## Record extracts
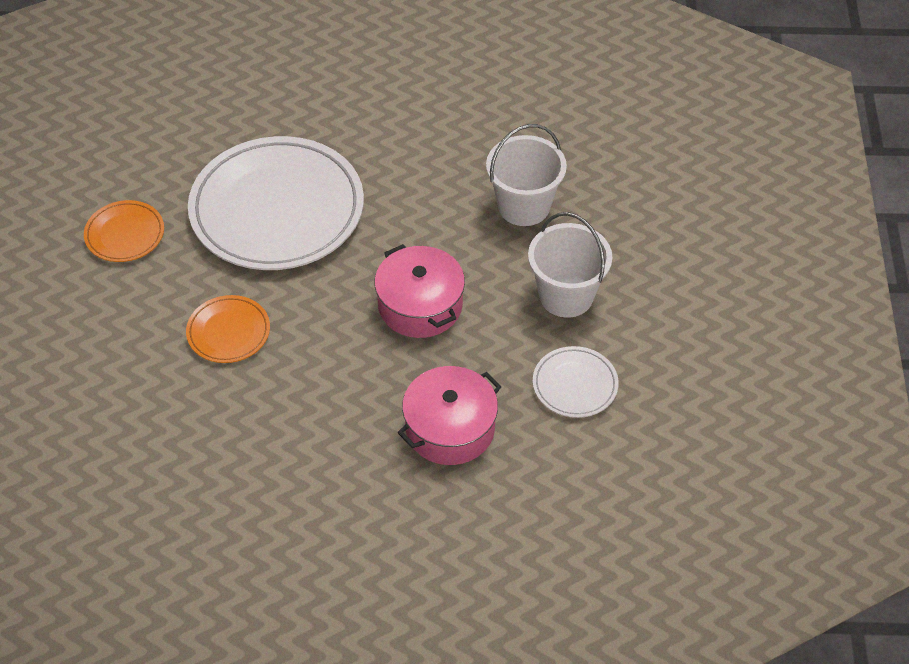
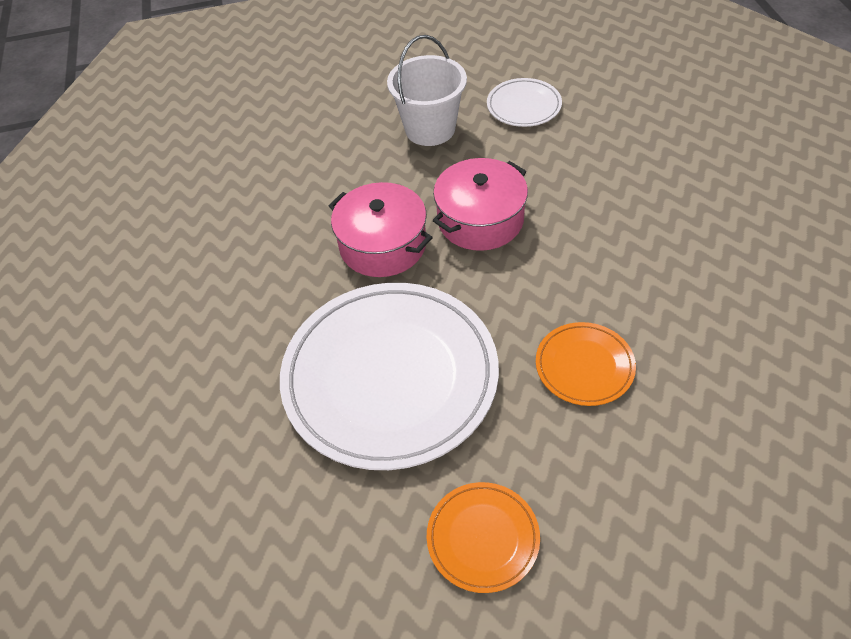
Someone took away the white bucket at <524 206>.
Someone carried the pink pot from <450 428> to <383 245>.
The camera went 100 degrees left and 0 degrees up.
==
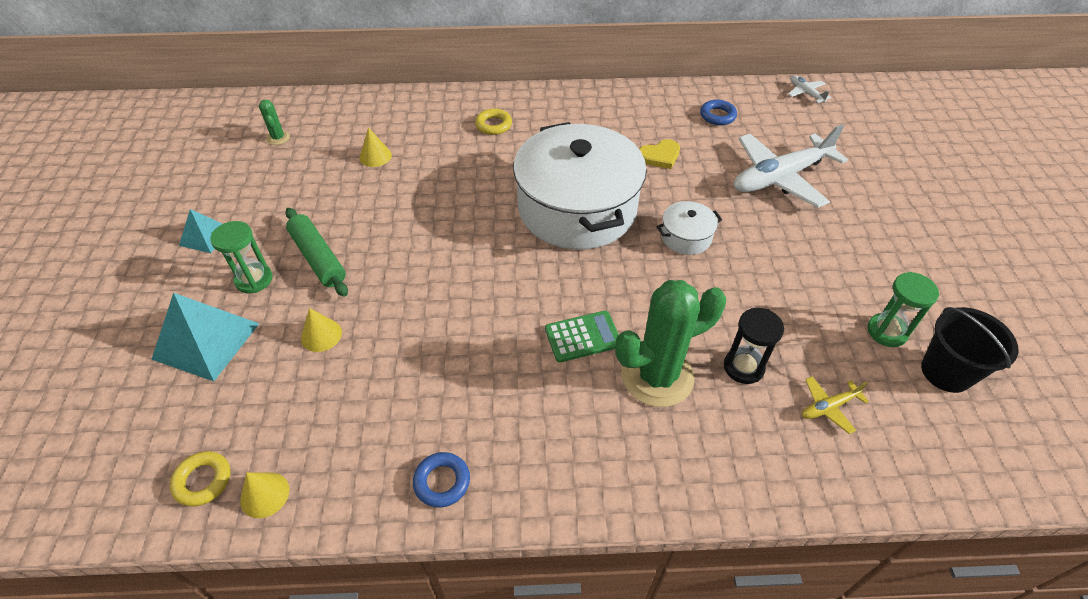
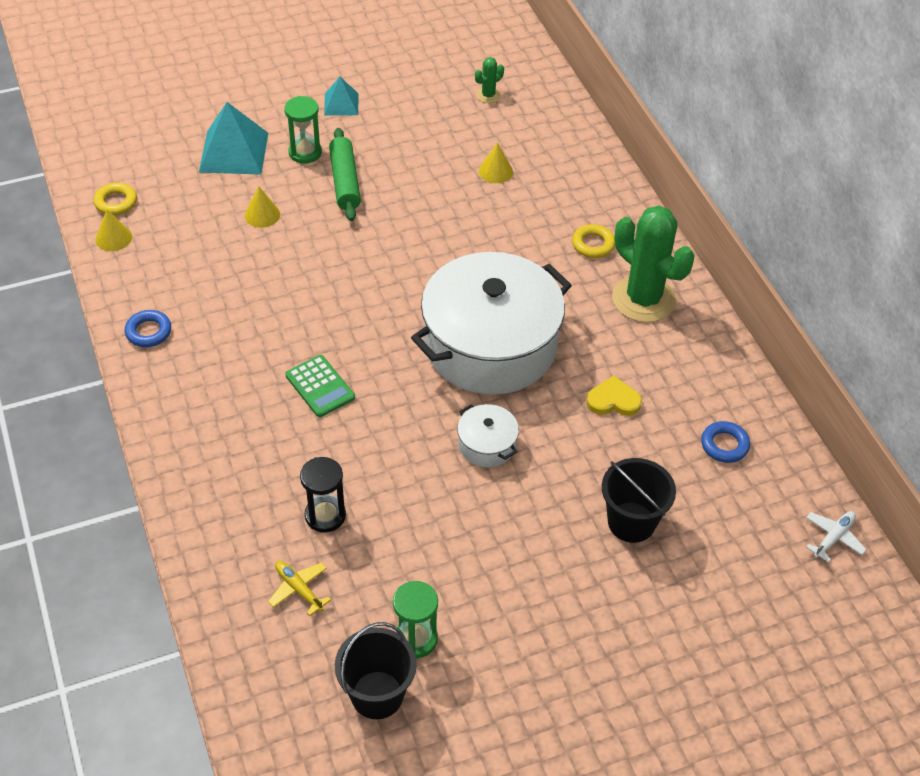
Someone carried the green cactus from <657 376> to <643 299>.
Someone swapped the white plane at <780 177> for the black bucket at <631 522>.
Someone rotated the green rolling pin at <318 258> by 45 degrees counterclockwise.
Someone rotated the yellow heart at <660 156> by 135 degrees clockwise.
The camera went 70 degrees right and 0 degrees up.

## Exercise description
Output should match, line for line, the stretch of the material above from the line holding "Someone swapped the" through the line holding "The camera went 70".

## Task result
Someone swapped the white plane at <780 177> for the black bucket at <631 522>.
Someone rotated the green rolling pin at <318 258> by 45 degrees counterclockwise.
Someone rotated the yellow heart at <660 156> by 135 degrees clockwise.
The camera went 70 degrees right and 0 degrees up.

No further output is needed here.